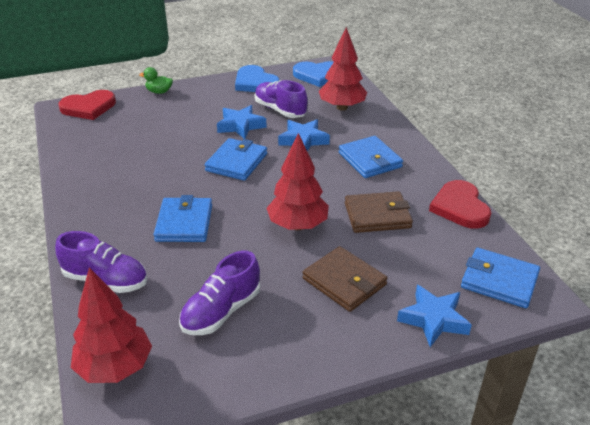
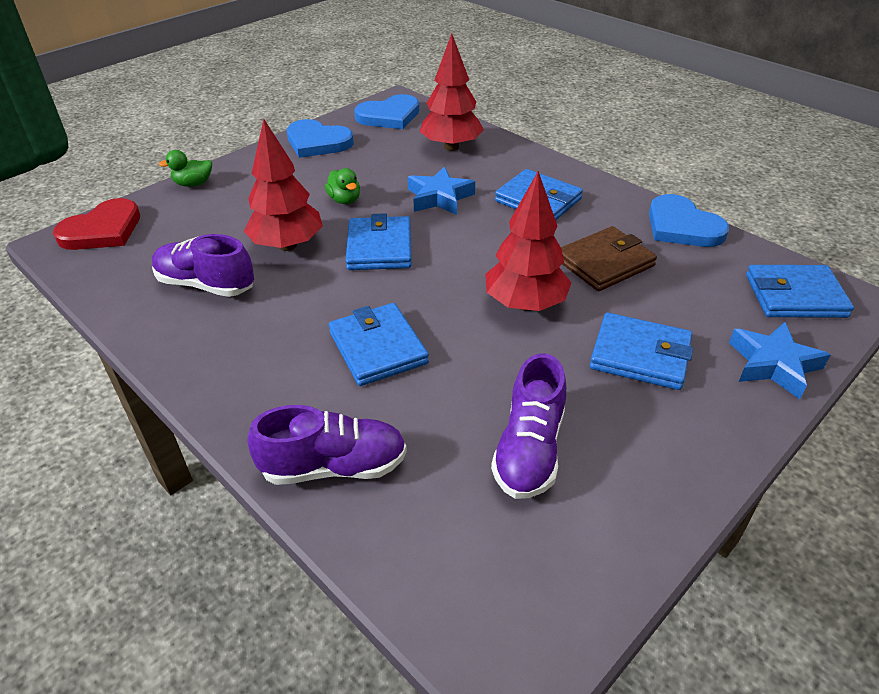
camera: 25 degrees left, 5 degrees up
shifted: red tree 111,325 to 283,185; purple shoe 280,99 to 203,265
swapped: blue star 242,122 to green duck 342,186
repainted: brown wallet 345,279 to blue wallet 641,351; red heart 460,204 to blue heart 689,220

════

### The problem
Write the listing out a second time exactly, dropping all images.

### Expected answer
camera: 25 degrees left, 5 degrees up
shifted: red tree 111,325 to 283,185; purple shoe 280,99 to 203,265
swapped: blue star 242,122 to green duck 342,186
repainted: brown wallet 345,279 to blue wallet 641,351; red heart 460,204 to blue heart 689,220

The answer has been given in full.